REQUIRED ACTION — Whenever the word "counterclockwise" appears in a line of the data below, copy that line.

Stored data
******************************
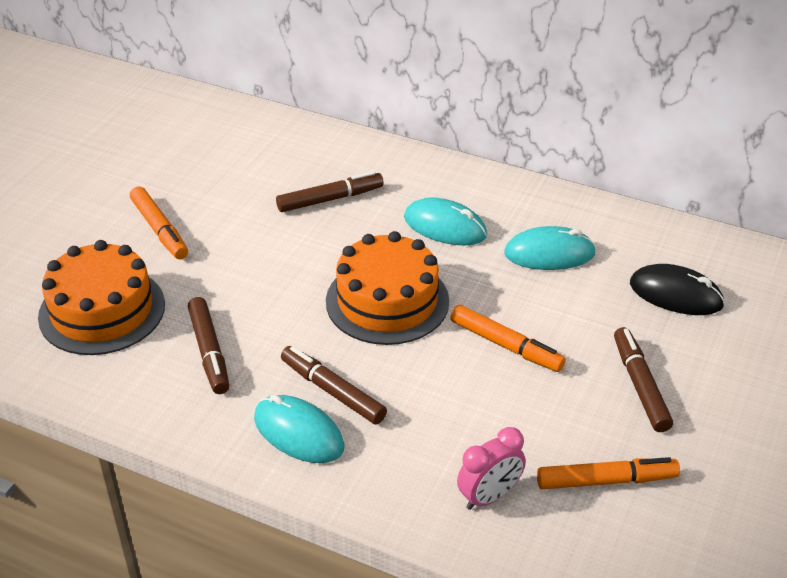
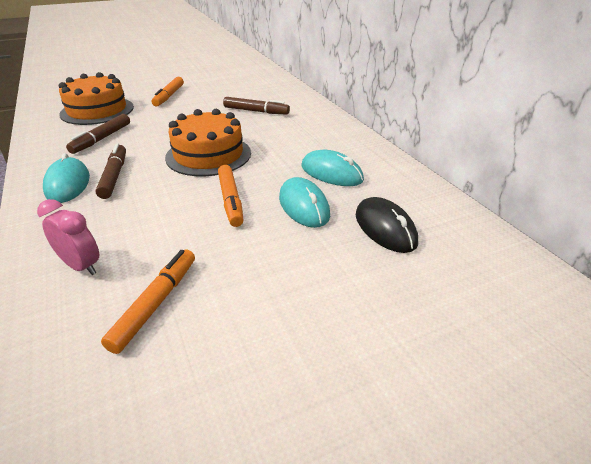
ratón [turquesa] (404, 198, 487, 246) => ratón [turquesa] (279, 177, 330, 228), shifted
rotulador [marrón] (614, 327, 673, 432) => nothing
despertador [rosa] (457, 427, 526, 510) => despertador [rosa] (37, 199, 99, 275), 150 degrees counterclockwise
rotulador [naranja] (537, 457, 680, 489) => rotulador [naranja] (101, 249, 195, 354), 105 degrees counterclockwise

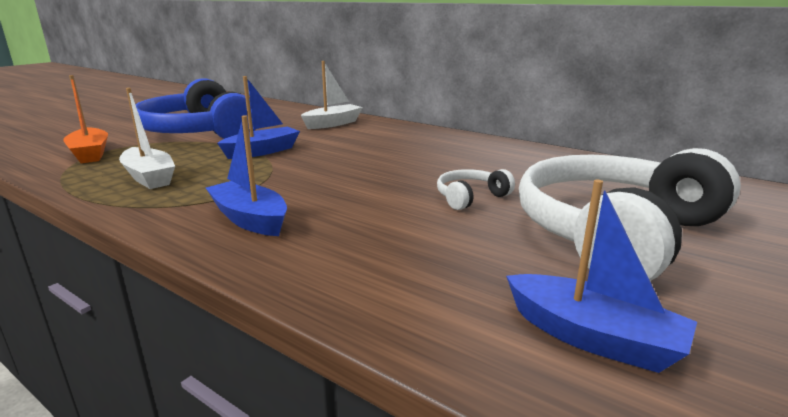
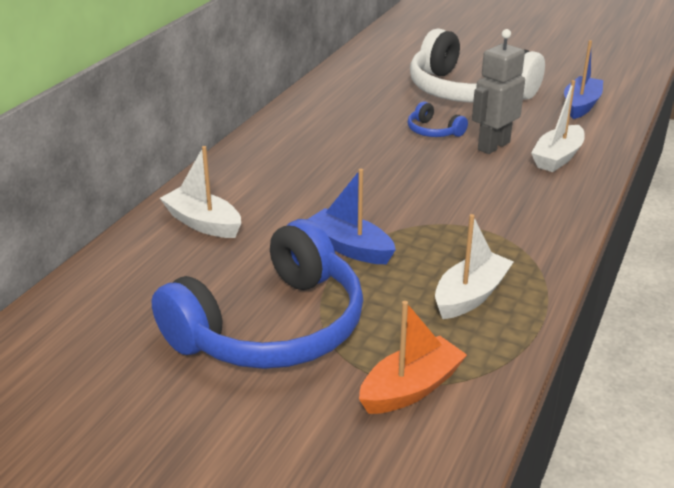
barco [azul] (206, 115, 287, 236) => nothing
auriculares [blanco] (437, 169, 515, 210) => auriculares [azul] (408, 102, 468, 137)
nothing => robot [gris] (472, 29, 525, 154)
nothing => barco [blanco] (531, 80, 585, 172)

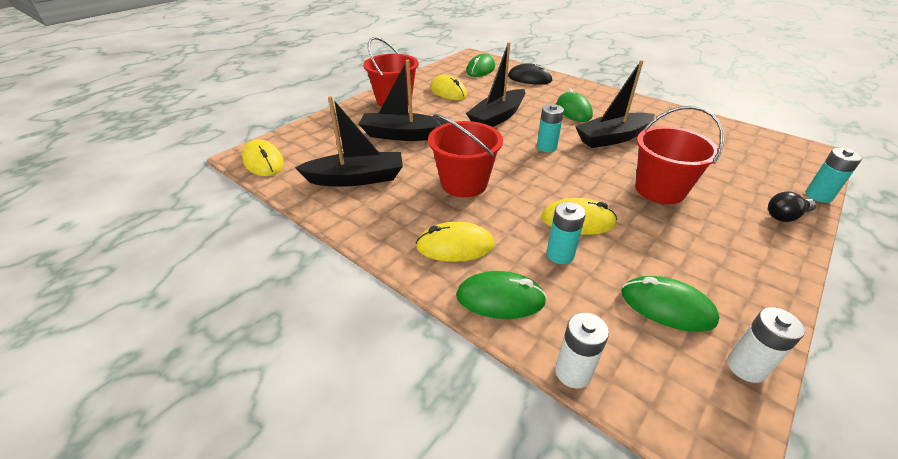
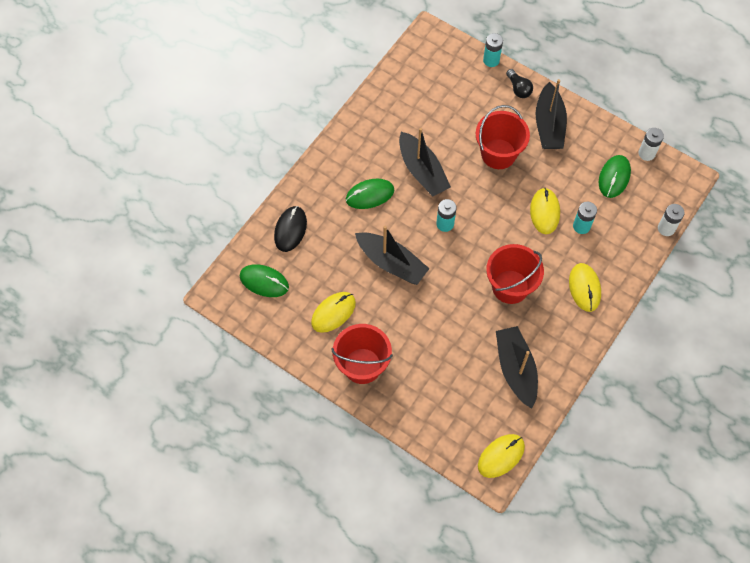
barco [negro] (359, 60, 449, 141) => barco [negro] (536, 79, 567, 149), shifted
ratón [verde] (456, 271, 547, 319) => nothing

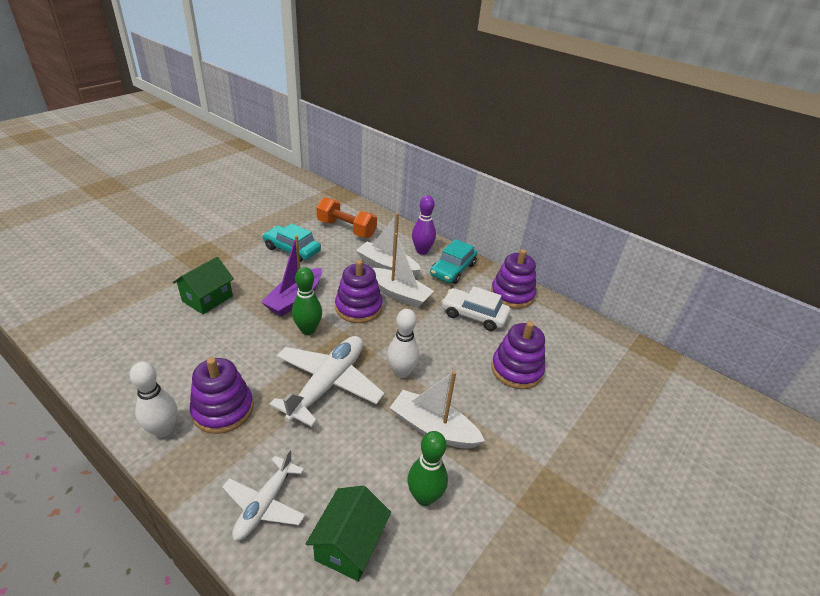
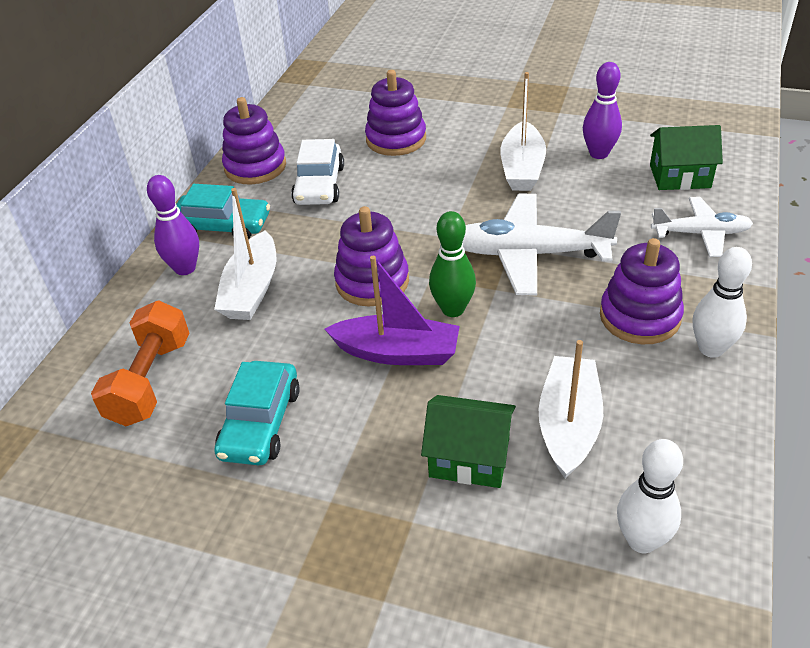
barco [blanco] (373, 233, 434, 308) => barco [blanco] (539, 340, 603, 478), shifted
bolo [blanco] (387, 309, 419, 378) => bolo [blanco] (617, 439, 683, 553), shifted
bolo [verde] (408, 431, 448, 506) => bolo [morado] (583, 62, 622, 159)

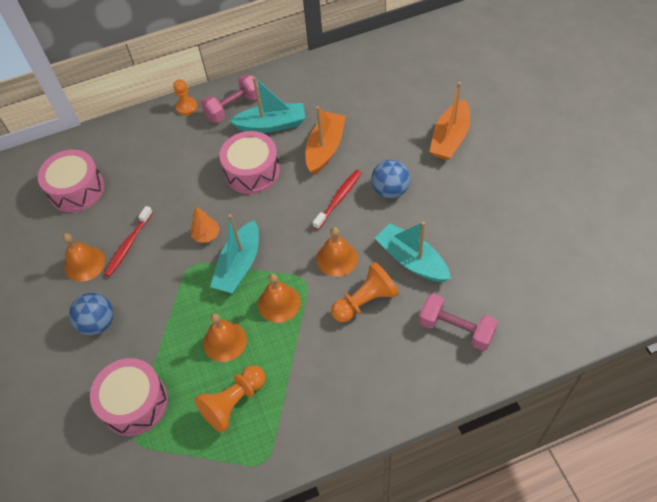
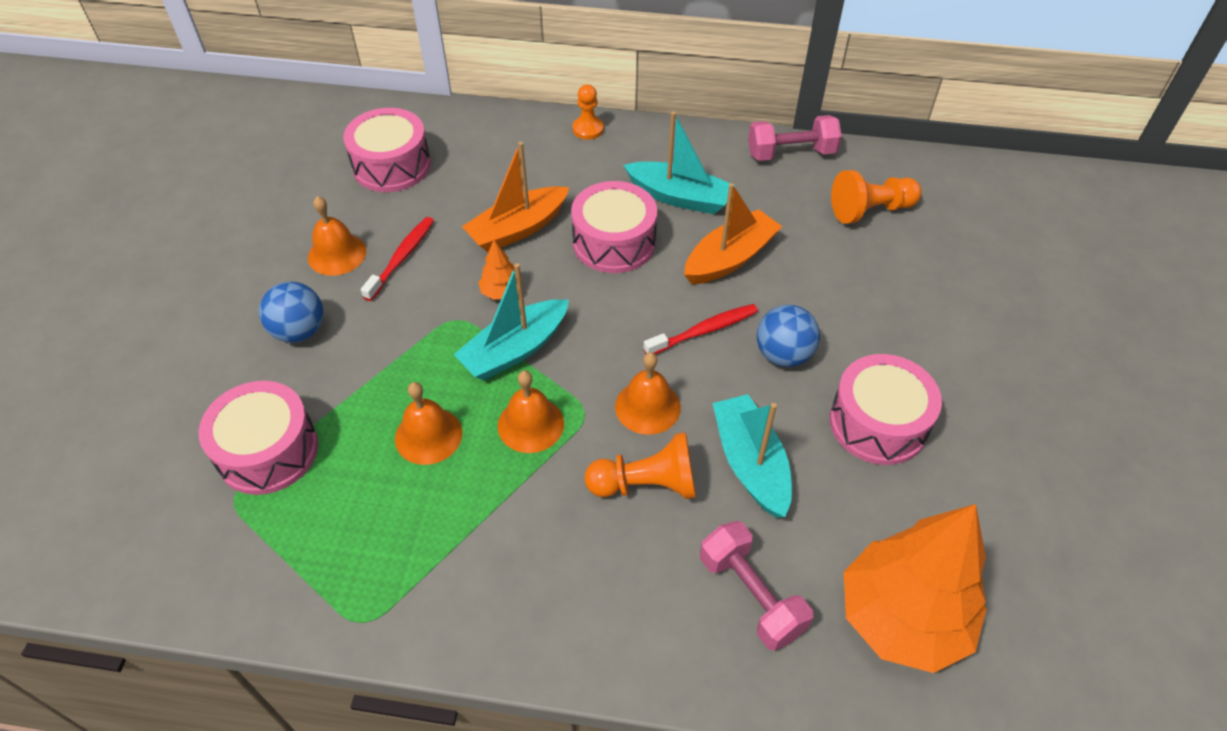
mancuerna [rosa] (201, 74, 260, 123) => mancuerna [rosa] (748, 115, 842, 161), shifted
barco [naranja] (429, 82, 470, 160) => barco [naranja] (462, 142, 569, 252), shifted
cepillo de dientes [rojo] (104, 206, 153, 277) => cepillo de dientes [rojo] (361, 217, 434, 301), 150 degrees clockwise
peón [naranja] (194, 365, 266, 433) => peón [naranja] (831, 170, 922, 224), shifted
nothing => tambor [rosa] (830, 354, 942, 465)
nothing => árbol [naranja] (844, 504, 987, 673)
******************************
OUTPUT FOR THIS TASK —
despertador [rosa] (457, 427, 526, 510) => despertador [rosa] (37, 199, 99, 275), 150 degrees counterclockwise
rotulador [naranja] (537, 457, 680, 489) => rotulador [naranja] (101, 249, 195, 354), 105 degrees counterclockwise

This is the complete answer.